▸ **What the task requires**: From the records below, extract all the text exactly and leave the images behind.

▸ **Source information**:
▶

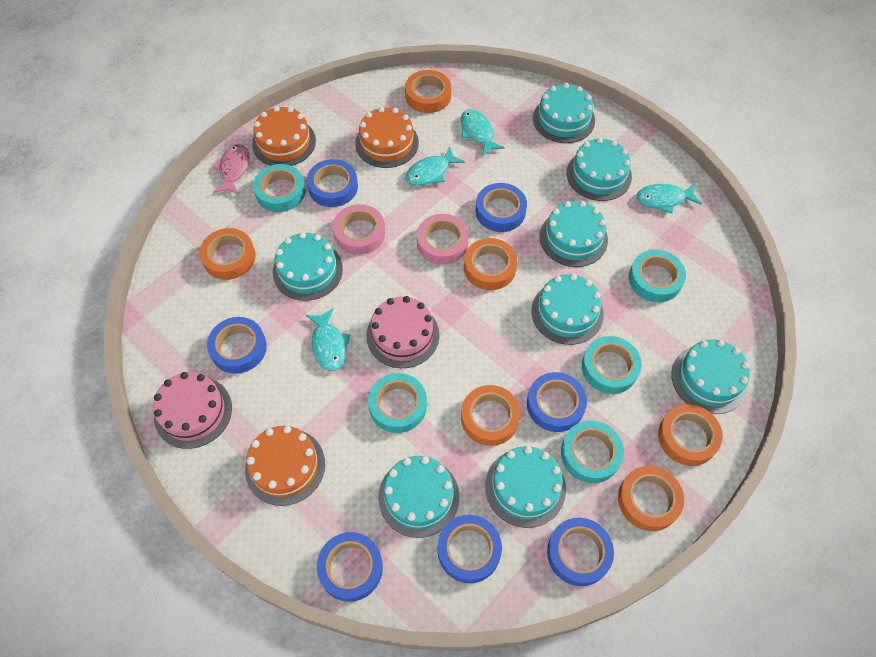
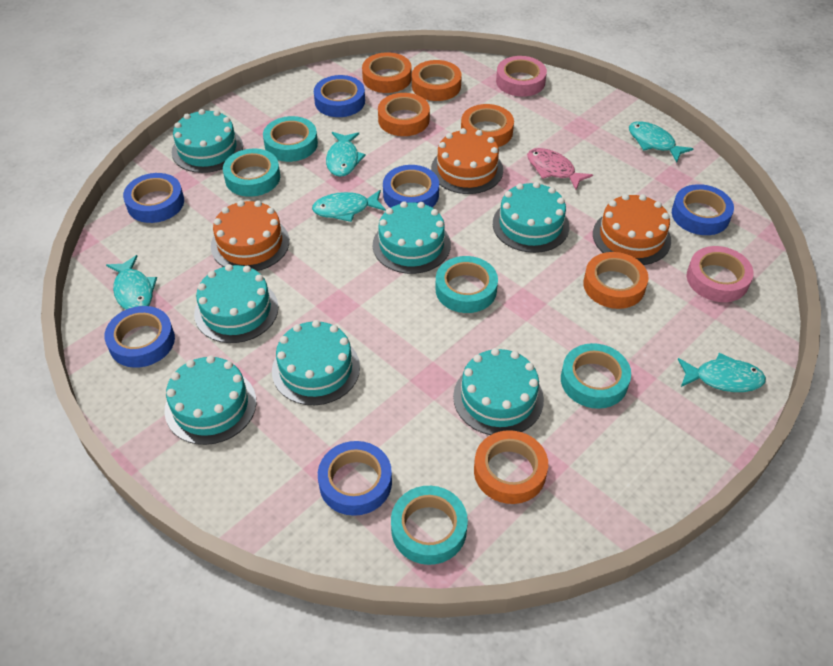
blue tape: 7 -> 6
pink cake: 2 -> 0
turquoise cake: 8 -> 7
turquoise fish: 4 -> 5

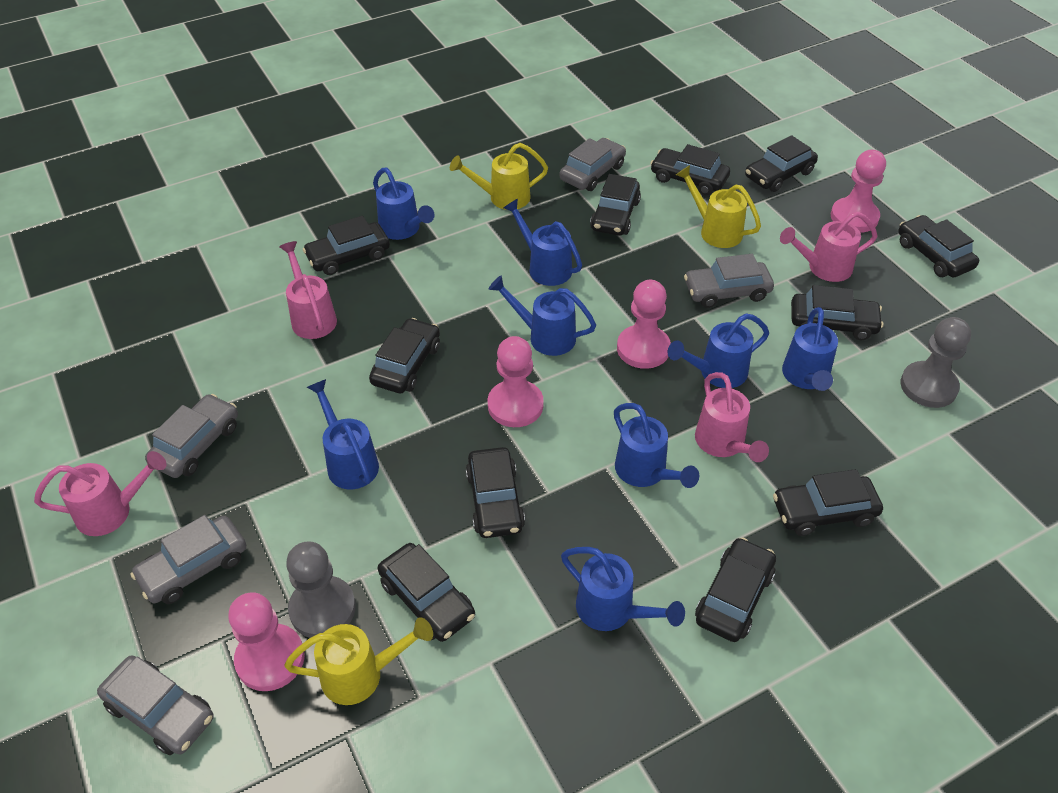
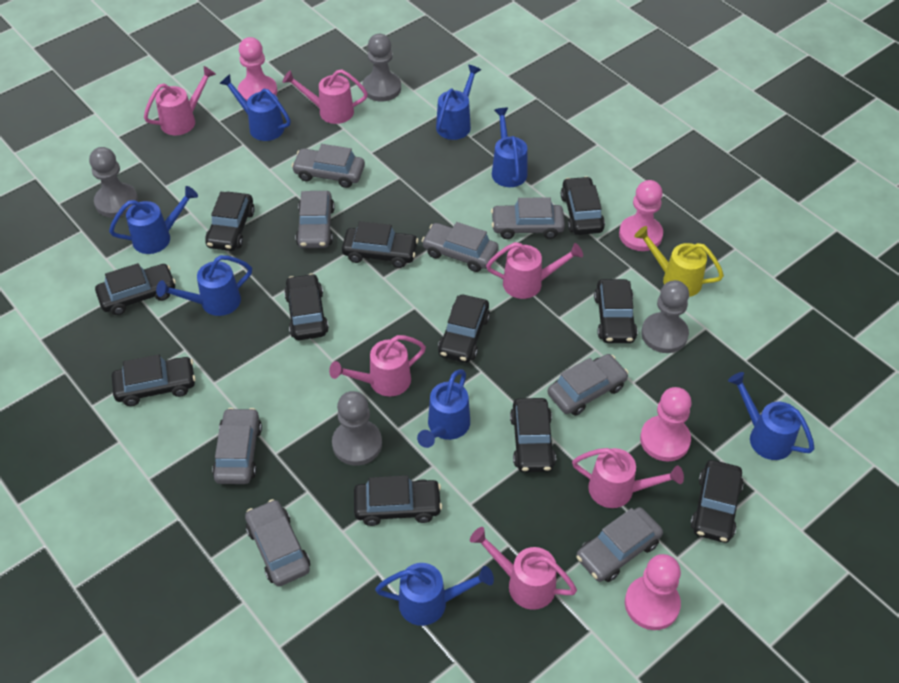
grey car: 5 -> 8
grey pawn: 2 -> 4
pink watering can: 4 -> 6
yellow watering can: 3 -> 1

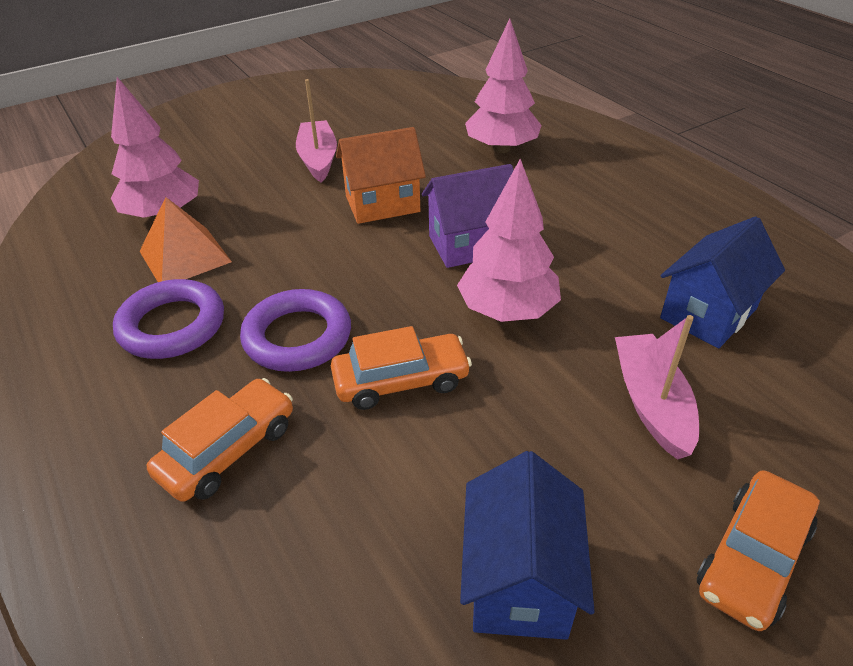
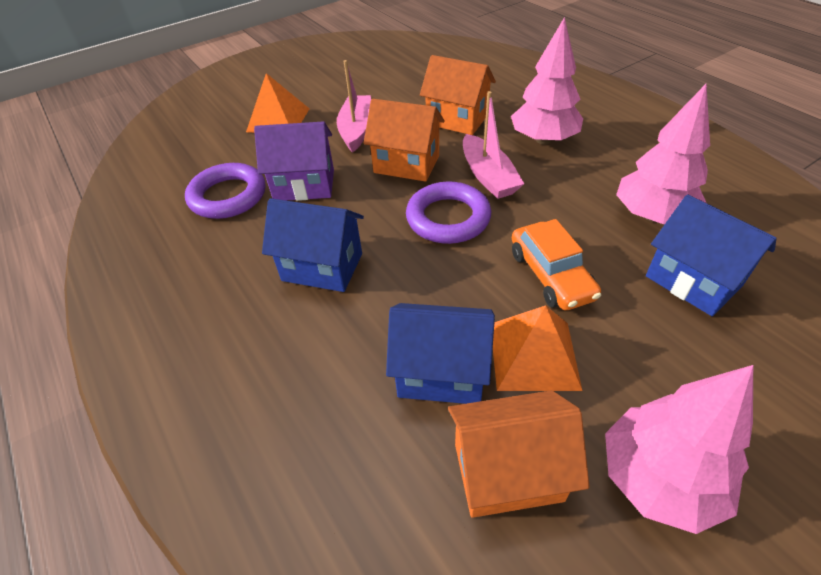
blue house: 2 -> 3
orange car: 3 -> 1
orange house: 1 -> 3
orange pyramid: 1 -> 2

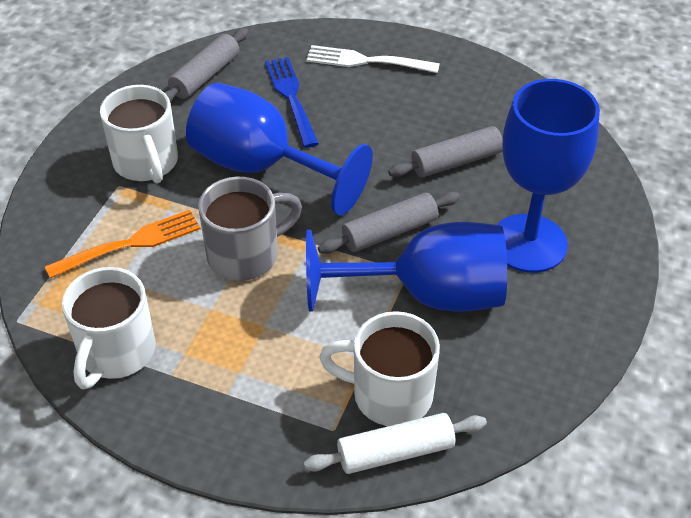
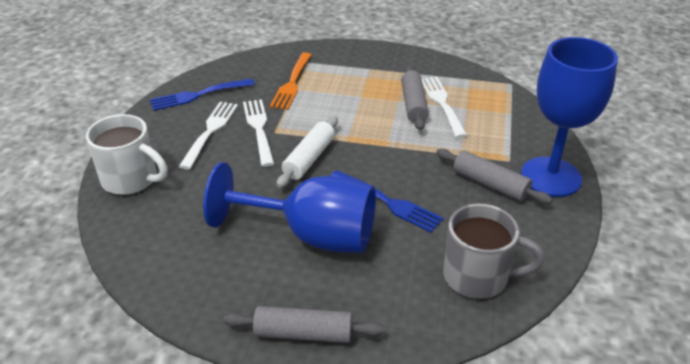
blue fork: 1 -> 2
blue goblet: 3 -> 2
white fork: 1 -> 3
white mug: 3 -> 1

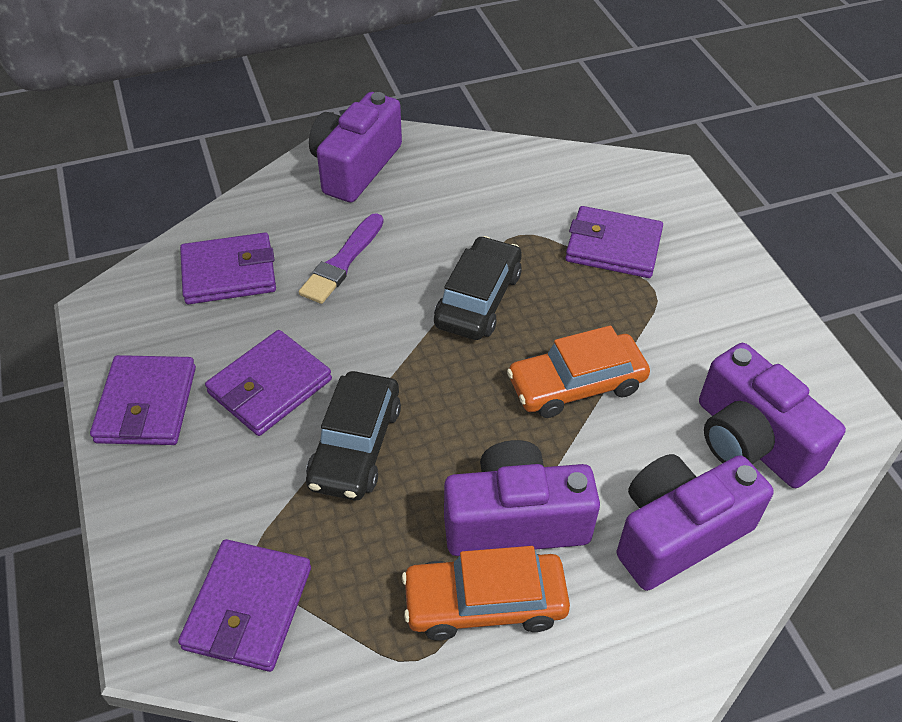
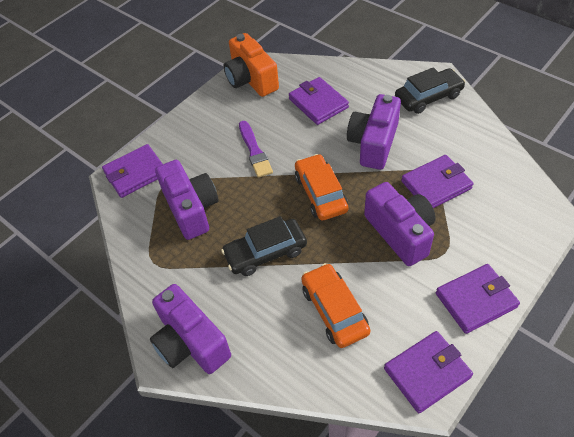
orange camera: 0 -> 1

◀

▸ **Answer space**:
blue tape: 7 -> 6
pink cake: 2 -> 0
turquoise cake: 8 -> 7
turquoise fish: 4 -> 5

grey car: 5 -> 8
grey pawn: 2 -> 4
pink watering can: 4 -> 6
yellow watering can: 3 -> 1

blue house: 2 -> 3
orange car: 3 -> 1
orange house: 1 -> 3
orange pyramid: 1 -> 2

blue fork: 1 -> 2
blue goblet: 3 -> 2
white fork: 1 -> 3
white mug: 3 -> 1

orange camera: 0 -> 1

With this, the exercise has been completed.